WORK ORDER: Could you retype exactly the lines running from the line with "(311, 208) = (385, 213): grey" to the end of the data, both included, and nothing else?

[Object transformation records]
_____

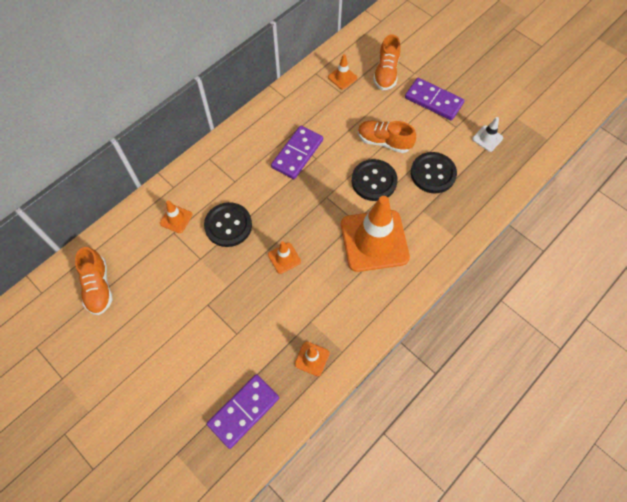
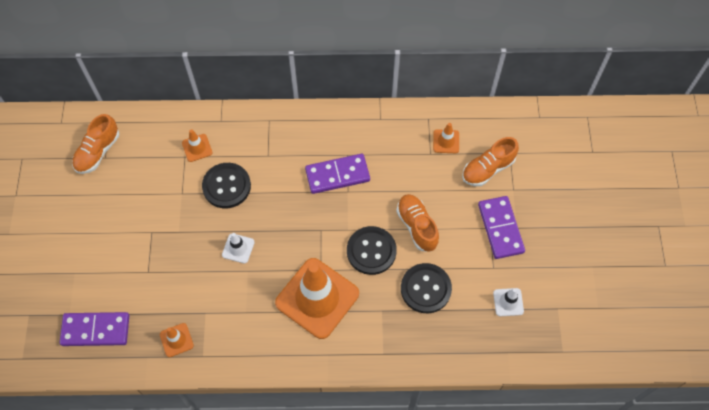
camera: 45 degrees right, 0 degrees up
(284, 258) = (238, 248): orange traffic cone -> white traffic cone

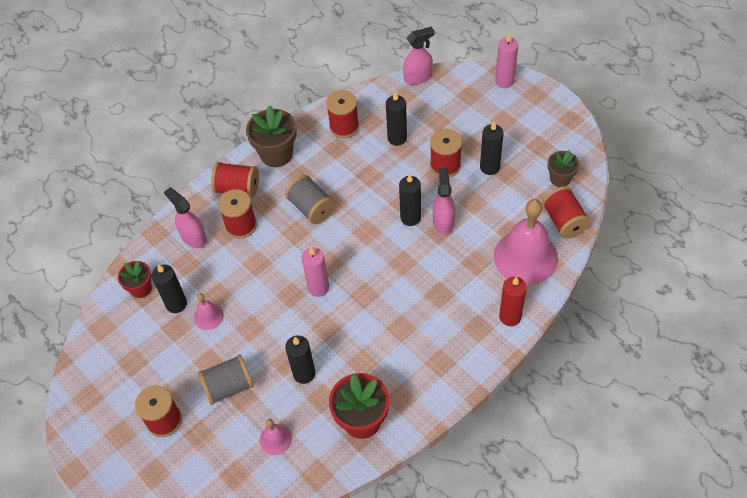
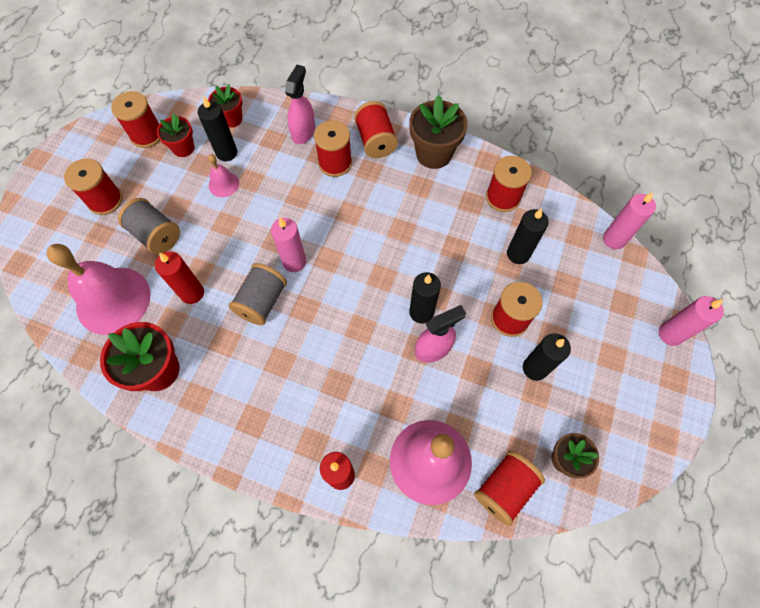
camera: 60 degrees right, 10 degrees up
(111, 365) = (146, 135): none -> red spool
(147, 338) = (183, 148): none -> red flower pot
(275, 439) = (113, 300): pink bell -> pink bell, size x2.18
(304, 373) = (192, 293): black candle -> red candle
(311, 208) = (385, 213): grey spool -> grey spool (262, 301)
(418, 77) = (614, 239): pink spray bottle -> pink candle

_____

WRITTEN ANSWER:
(311, 208) = (385, 213): grey spool -> grey spool (262, 301)
(418, 77) = (614, 239): pink spray bottle -> pink candle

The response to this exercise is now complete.